What you have to do >>
Copy out the listing below line by line, keeping every character unchanged.

┌──

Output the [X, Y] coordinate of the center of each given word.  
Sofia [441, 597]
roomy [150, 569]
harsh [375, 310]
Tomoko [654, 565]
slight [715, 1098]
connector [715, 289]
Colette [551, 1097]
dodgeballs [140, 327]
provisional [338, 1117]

└──

Task result >>
Output the [X, Y] coordinate of the center of each given word.  
Sofia [441, 597]
roomy [150, 569]
harsh [375, 310]
Tomoko [654, 565]
slight [715, 1098]
connector [715, 289]
Colette [551, 1097]
dodgeballs [140, 327]
provisional [338, 1117]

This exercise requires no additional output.